##### Stored records
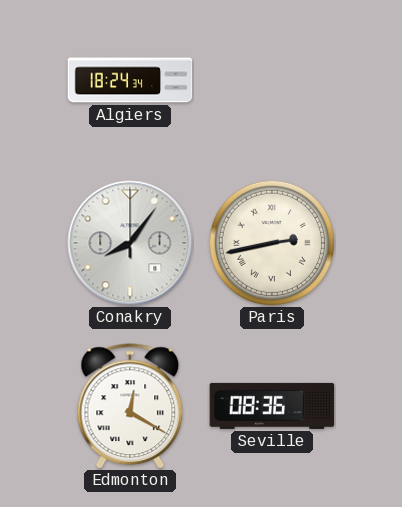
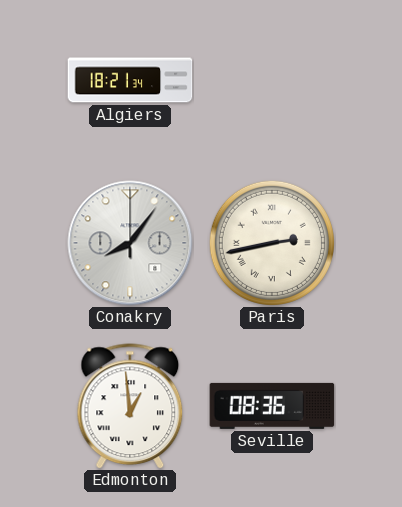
Algiers: 18:24 -> 18:21
Edmonton: 12:20 -> 12:59
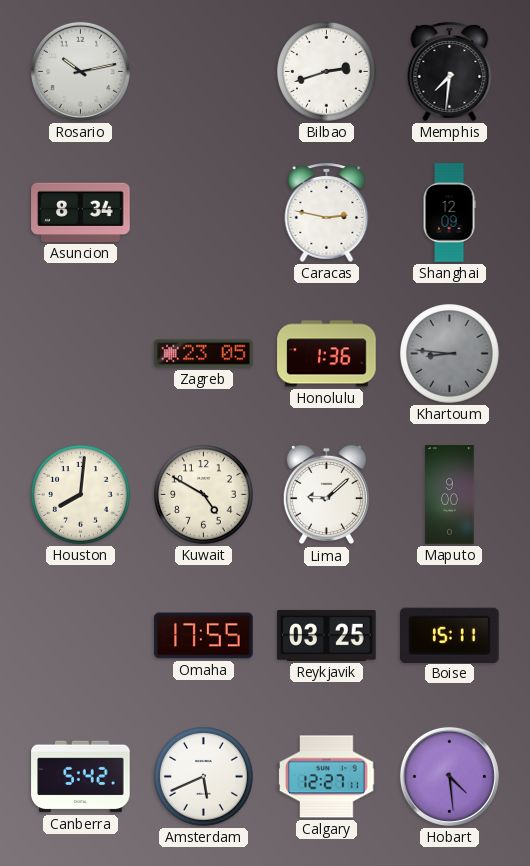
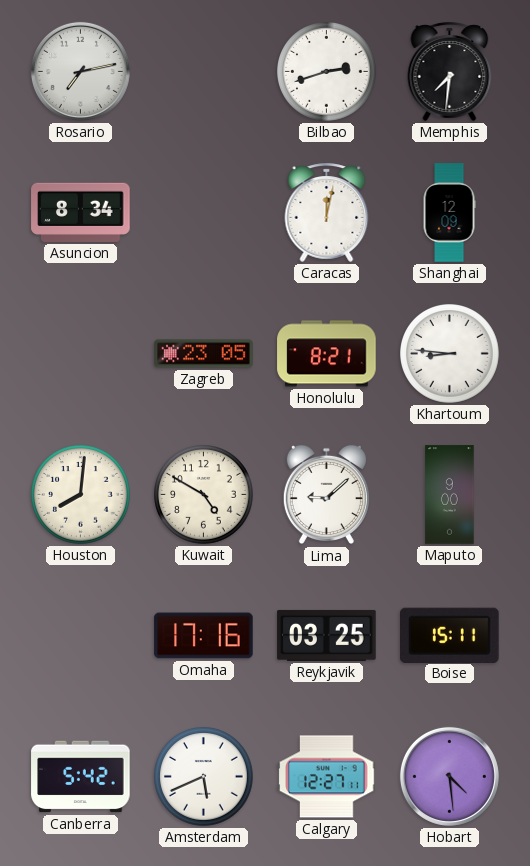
Rosario: 10:13 -> 7:13
Caracas: 2:47 -> 12:02
Honolulu: 1:36 -> 8:21
Khartoum dial: grey -> white
Omaha: 17:55 -> 17:16
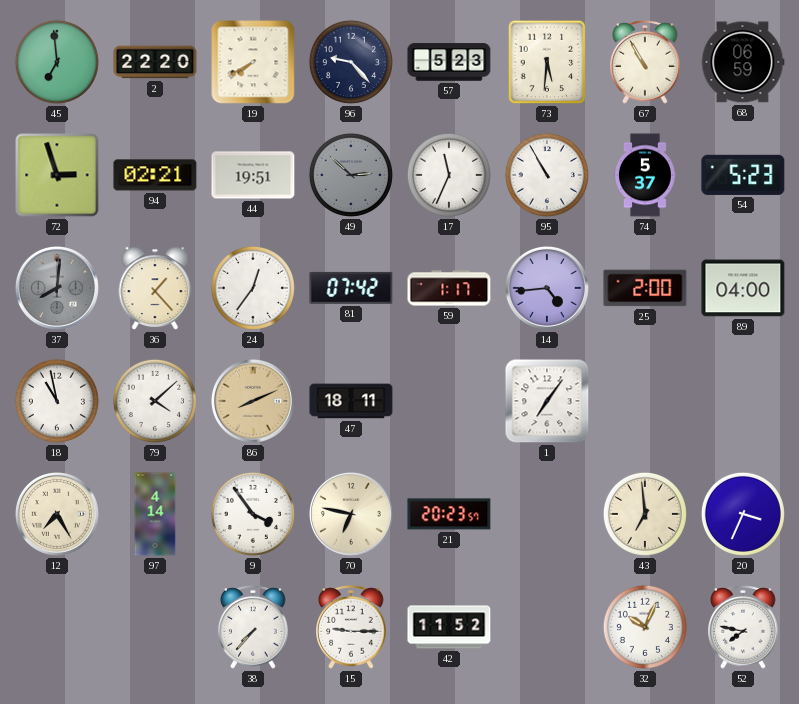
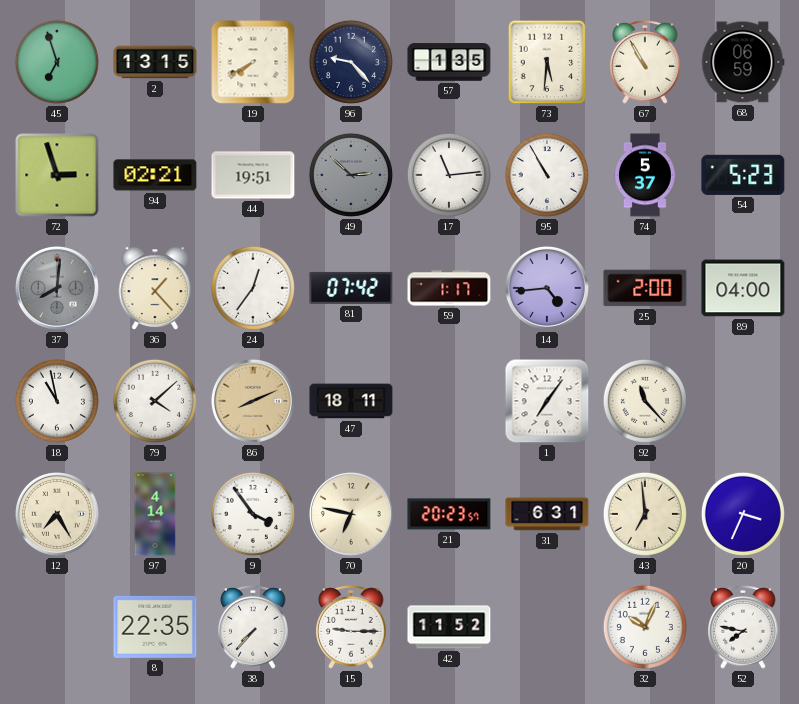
45: 6:59 -> 6:57
2: 22:20 -> 13:15
57: 5:23 -> 1:35
17: 11:34 -> 11:14
92: none -> 11:23
31: none -> 6:31
8: none -> 22:35
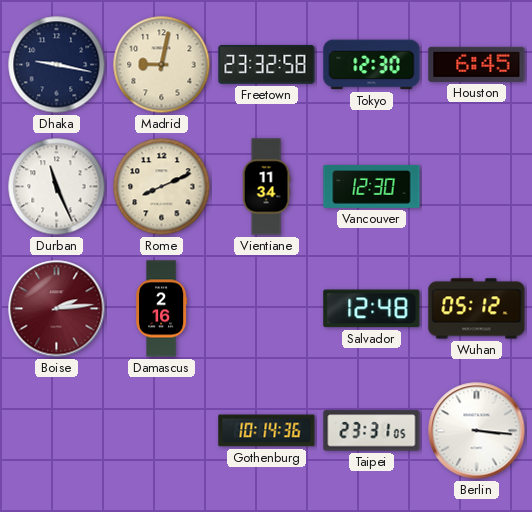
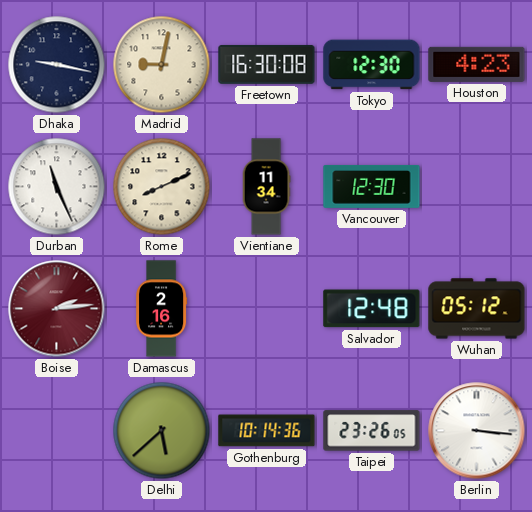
Freetown: 23:32 -> 16:30
Houston: 6:45 -> 4:23
Delhi: none -> 5:38
Taipei: 23:31 -> 23:26
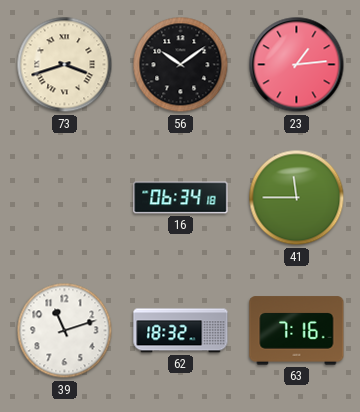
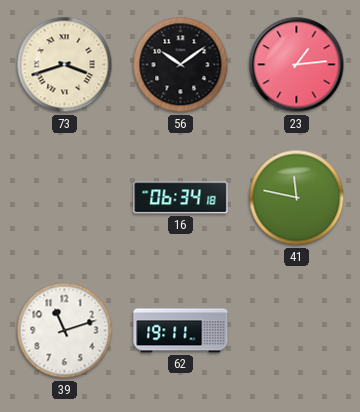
41: 11:45 -> 11:47
62: 18:32 -> 19:11
63: 7:16 -> none
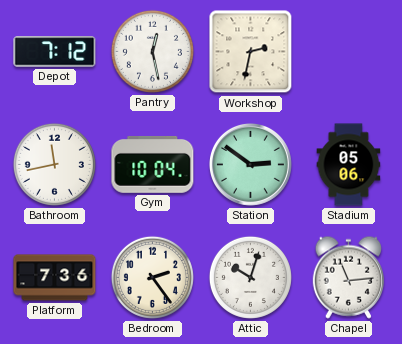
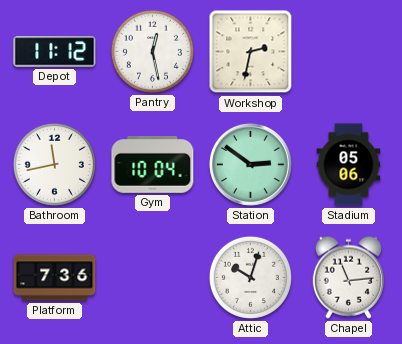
Depot: 7:12 -> 11:12
Bedroom: 2:24 -> none
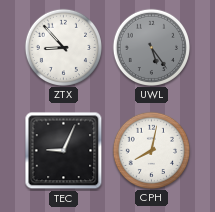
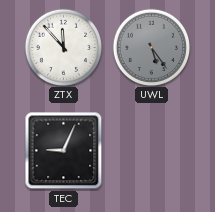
ZTX: 8:53 -> 11:53
CPH: 8:02 -> none
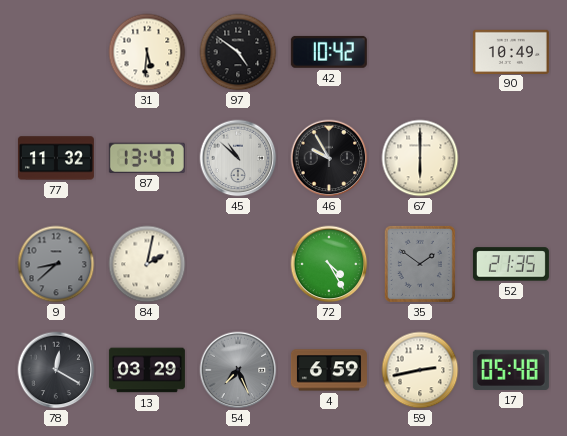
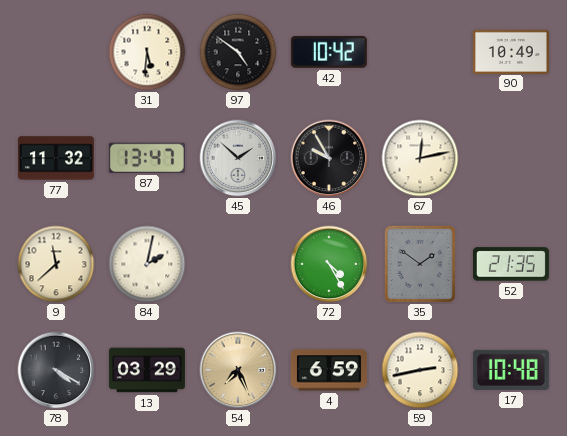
45: 10:52 -> 1:52
67: 6:00 -> 12:13
9: 8:38 -> 11:38
9 dial: grey -> cream
78: 12:20 -> 4:20
54 dial: grey -> champagne
17: 05:48 -> 10:48
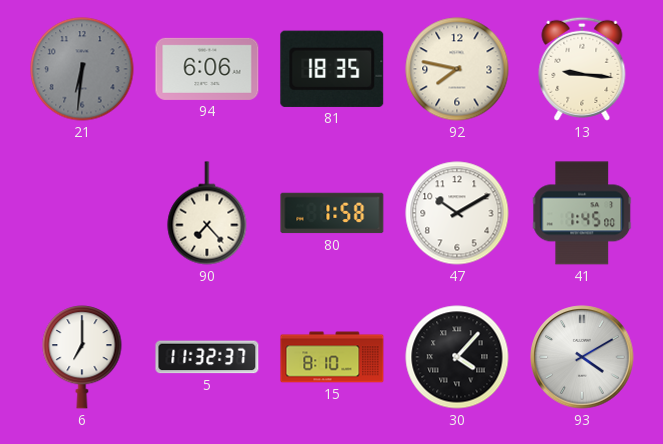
##########
Count the lines of the data that contain the word "dial", and give only that number.

3